[Scene comparison data]
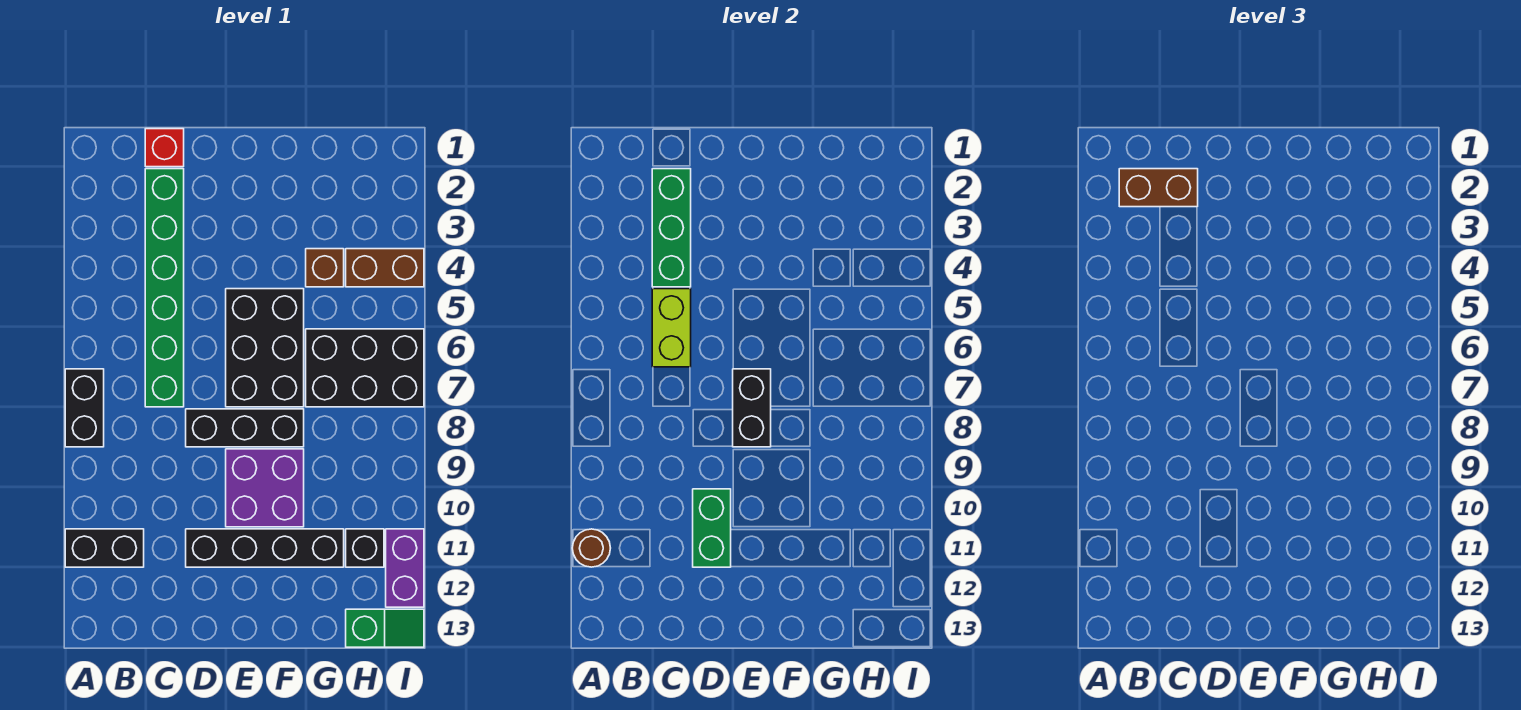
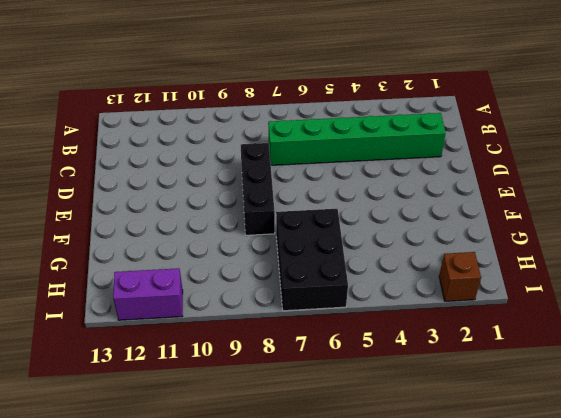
brown brick I2 level 1 -> brown brick G4 level 1
none -> black brick A7:A8 level 1
none -> black brick A11:B11 level 1
none -> red brick C1 level 1

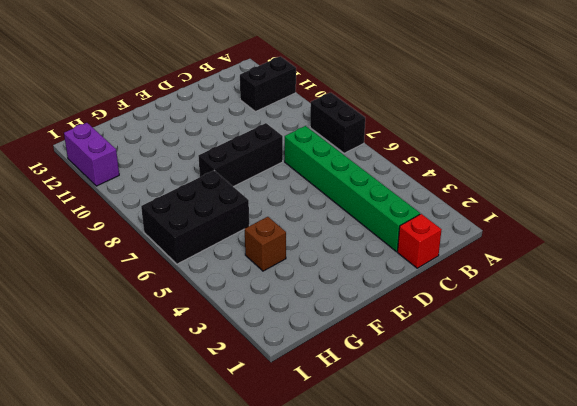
none -> black brick D11:G11 level 1
none -> black brick E5:F7 level 1
none -> purple brick E9:F10 level 1

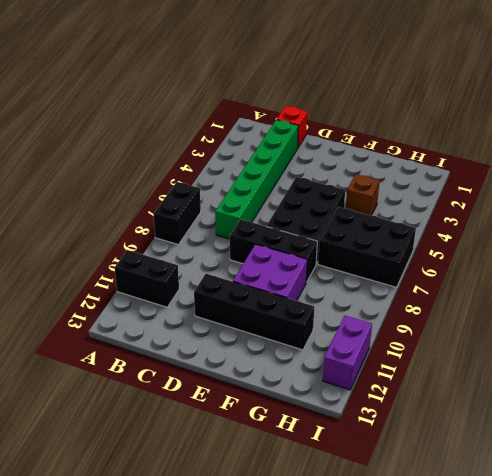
none -> brown brick H4:I4 level 1
none -> black brick H11 level 1
none -> green slope H13:I13 level 1 top H

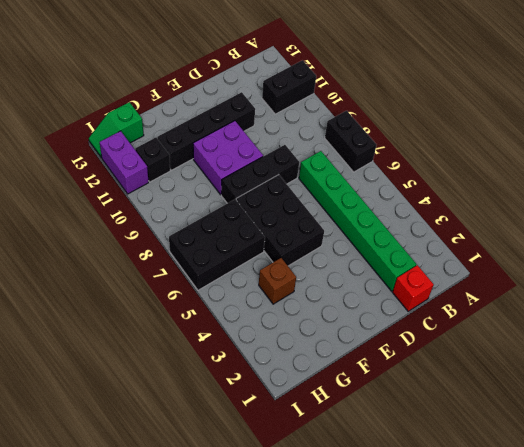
none -> brown brick H4:I4 level 1
none -> brown round brick A11 level 2
none -> green brick C2:C4 level 2

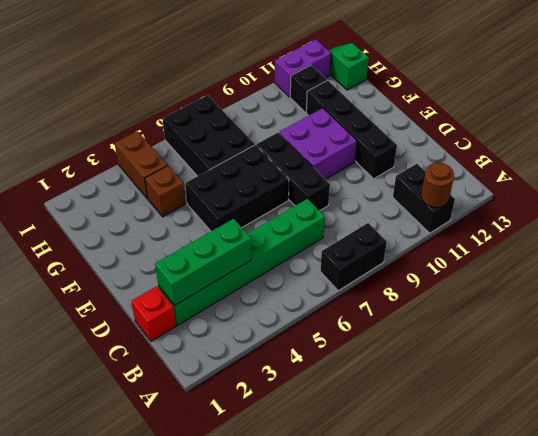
none -> lime brick C5:C6 level 2
none -> green brick D10:D11 level 2
none -> black brick E7:E8 level 2

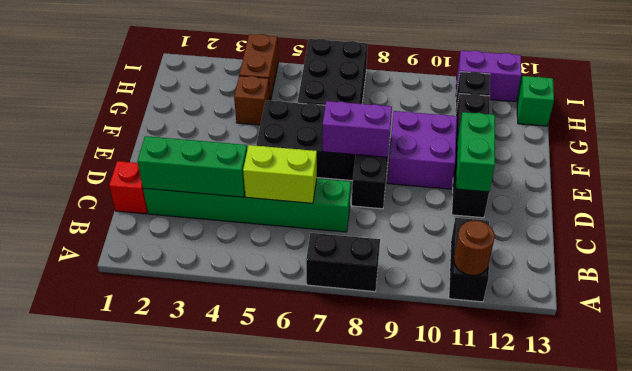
green brick D11:E11 level 2 -> green brick D10:D11 level 2
purple brick E7:E8 level 2 -> black brick E7:E8 level 2
none -> brown brick B2:C2 level 3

*TASK BRIEF*:
Every line from the one holding "none -> black brick E7:E8 level 2" through the last line of the entries above, and nothing else, is to be restated word for word. Pictures stay out.

*WRITTEN ANSWER*:
none -> black brick E7:E8 level 2

green brick D11:E11 level 2 -> green brick D10:D11 level 2
purple brick E7:E8 level 2 -> black brick E7:E8 level 2
none -> brown brick B2:C2 level 3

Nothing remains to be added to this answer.